◆ WORK TO BE COMPLETED
The complete listing goes into the output exactly, without its pictures.

◆ TASK INPUTS
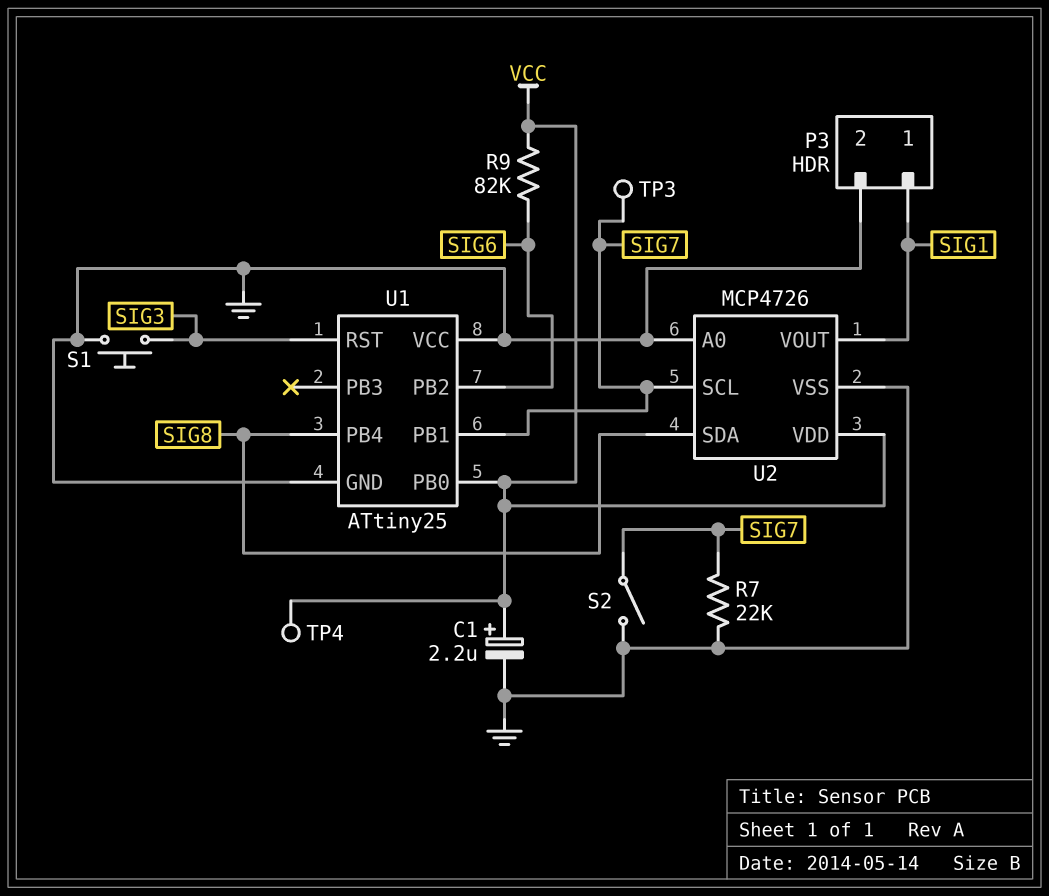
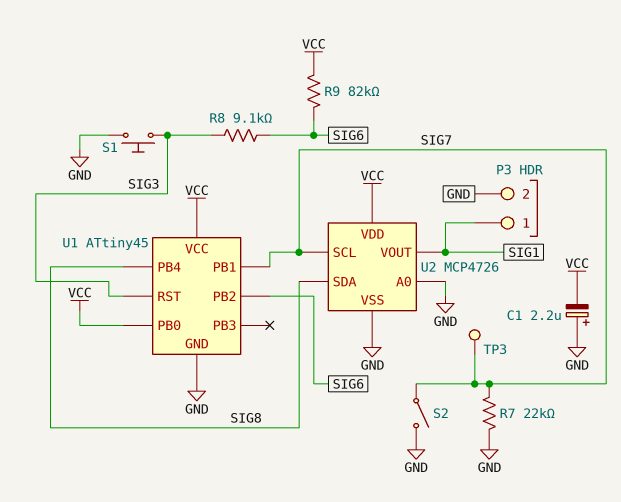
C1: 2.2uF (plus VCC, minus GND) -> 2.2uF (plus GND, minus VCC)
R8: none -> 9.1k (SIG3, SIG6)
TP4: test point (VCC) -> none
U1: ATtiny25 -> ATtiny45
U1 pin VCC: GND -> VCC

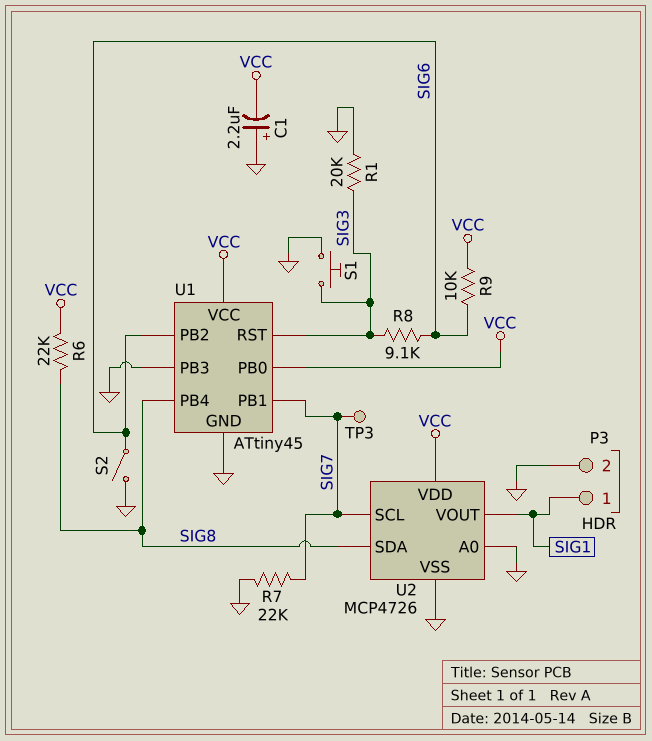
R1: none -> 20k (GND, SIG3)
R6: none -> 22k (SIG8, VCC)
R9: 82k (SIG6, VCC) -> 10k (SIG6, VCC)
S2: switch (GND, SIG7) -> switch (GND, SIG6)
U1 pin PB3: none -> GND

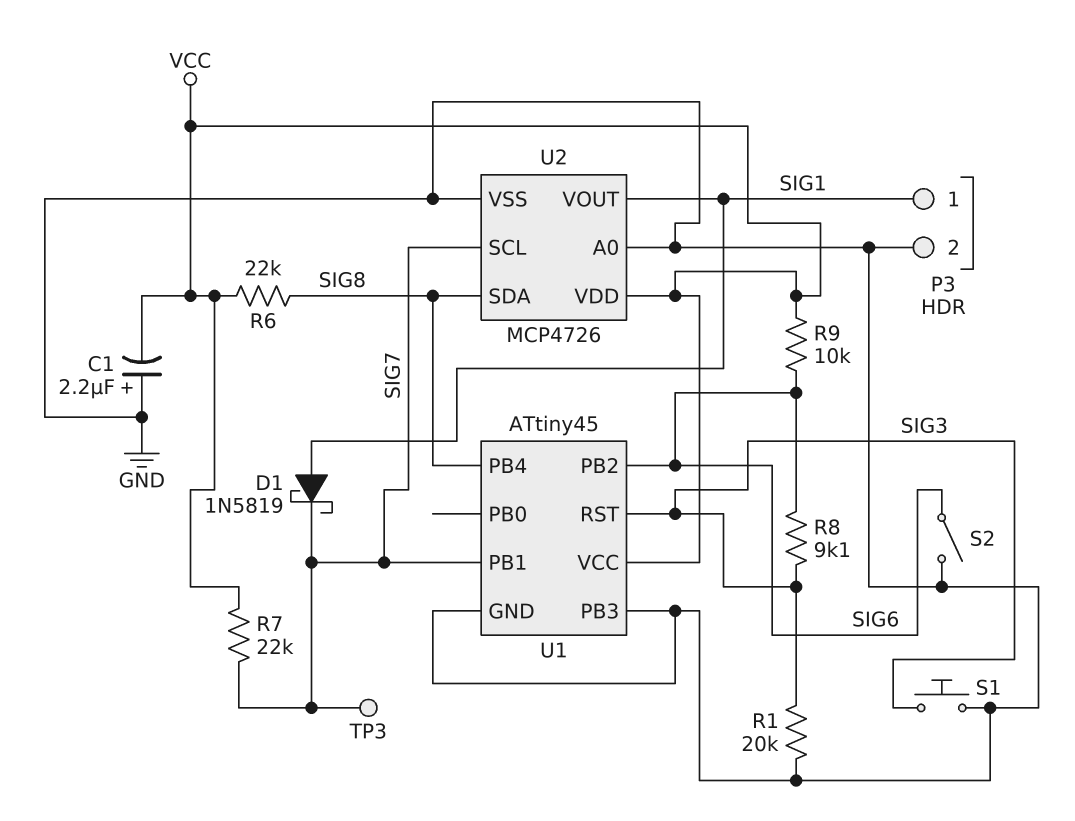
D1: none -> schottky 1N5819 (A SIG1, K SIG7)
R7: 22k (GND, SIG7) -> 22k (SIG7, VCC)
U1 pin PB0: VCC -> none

◆ REPLY TO THE EXERCISE
C1: 2.2uF (plus VCC, minus GND) -> 2.2uF (plus GND, minus VCC)
R8: none -> 9.1k (SIG3, SIG6)
TP4: test point (VCC) -> none
U1: ATtiny25 -> ATtiny45
U1 pin VCC: GND -> VCC

R1: none -> 20k (GND, SIG3)
R6: none -> 22k (SIG8, VCC)
R9: 82k (SIG6, VCC) -> 10k (SIG6, VCC)
S2: switch (GND, SIG7) -> switch (GND, SIG6)
U1 pin PB3: none -> GND

D1: none -> schottky 1N5819 (A SIG1, K SIG7)
R7: 22k (GND, SIG7) -> 22k (SIG7, VCC)
U1 pin PB0: VCC -> none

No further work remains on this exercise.